REQUIRED WORK:
Needed from the data below: all lines that contain the word "yellow".

DATA SECTION:
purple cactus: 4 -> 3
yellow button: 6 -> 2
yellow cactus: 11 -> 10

--

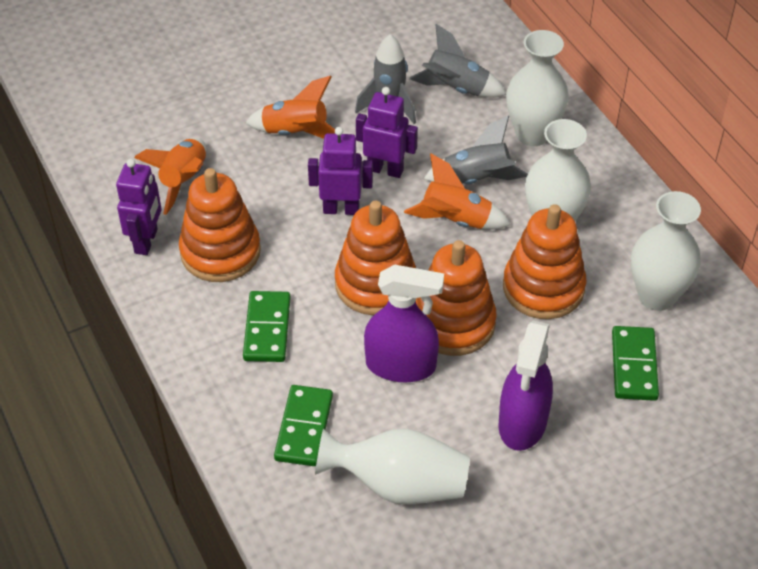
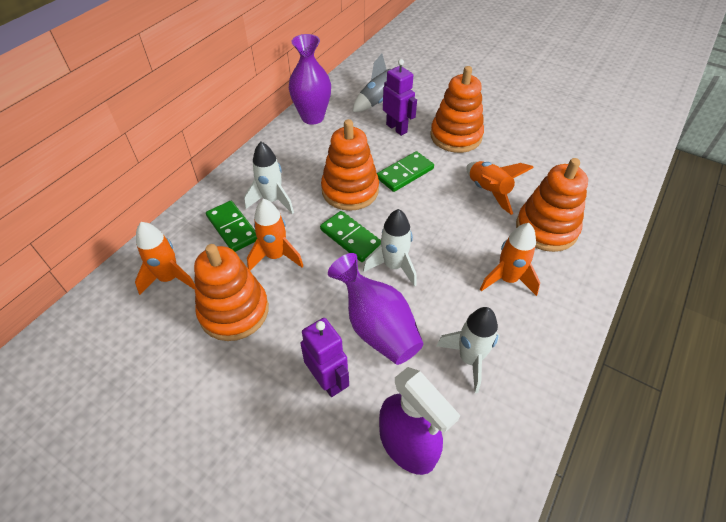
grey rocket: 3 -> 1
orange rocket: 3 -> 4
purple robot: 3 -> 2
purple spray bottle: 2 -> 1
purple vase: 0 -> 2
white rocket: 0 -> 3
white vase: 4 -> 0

ANSWER TO THE PROBLEM:
yellow button: 6 -> 2
yellow cactus: 11 -> 10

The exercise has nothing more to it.